== SUPPLIED RECORDS

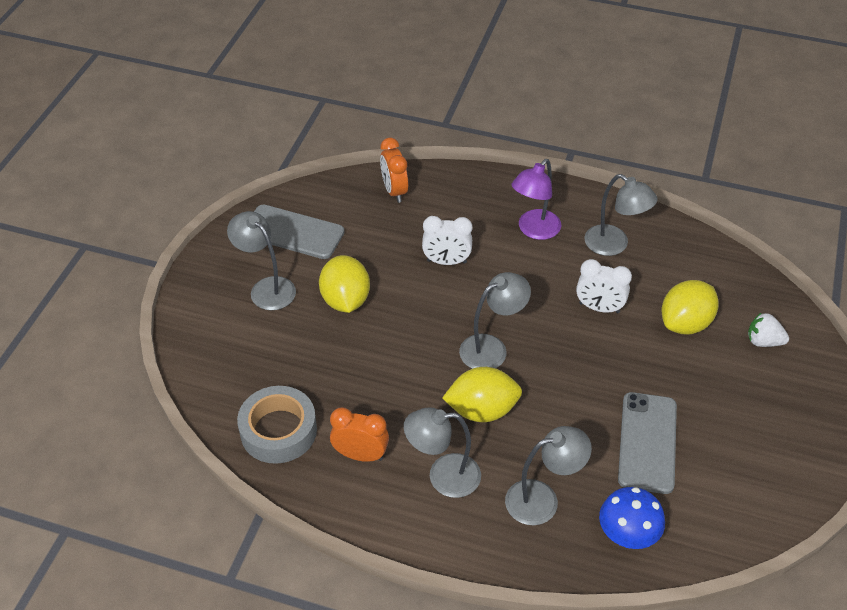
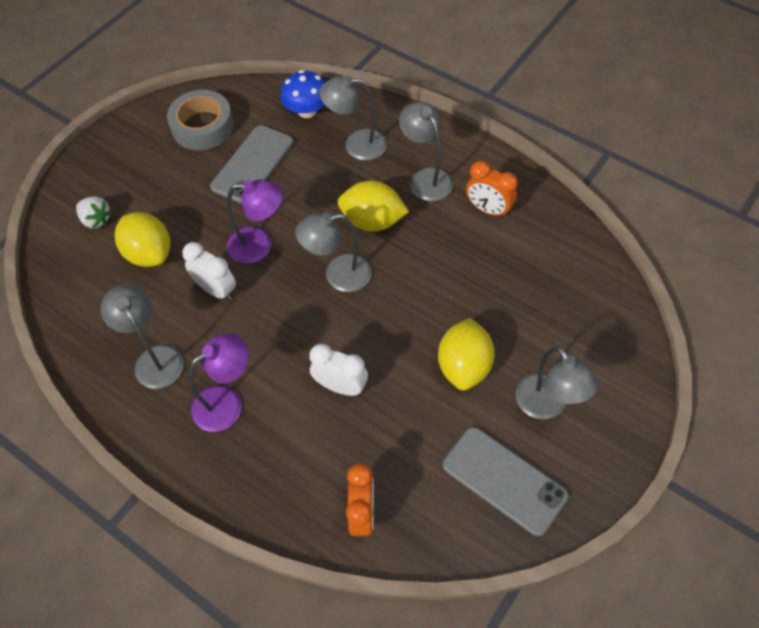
camera: 160 degrees left, 10 degrees up
(278, 430) = (556, 247): grey tape -> grey tape (202, 126)
(443, 476) = (426, 178): grey lamp -> grey lamp turned 135 degrees counterclockwise
(584, 357) = (259, 245): none -> purple lamp
(685, 323) = (149, 254): yellow lemon -> yellow lemon turned 75 degrees clockwise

====

* **TASK TO CARRY OUT**
Could you give again exactly the lines from the line containing "(443, 476) = (426, 178): grey" through the final line of the data above, and no others?

* **SOLUTION TO THIS TASK**
(443, 476) = (426, 178): grey lamp -> grey lamp turned 135 degrees counterclockwise
(584, 357) = (259, 245): none -> purple lamp
(685, 323) = (149, 254): yellow lemon -> yellow lemon turned 75 degrees clockwise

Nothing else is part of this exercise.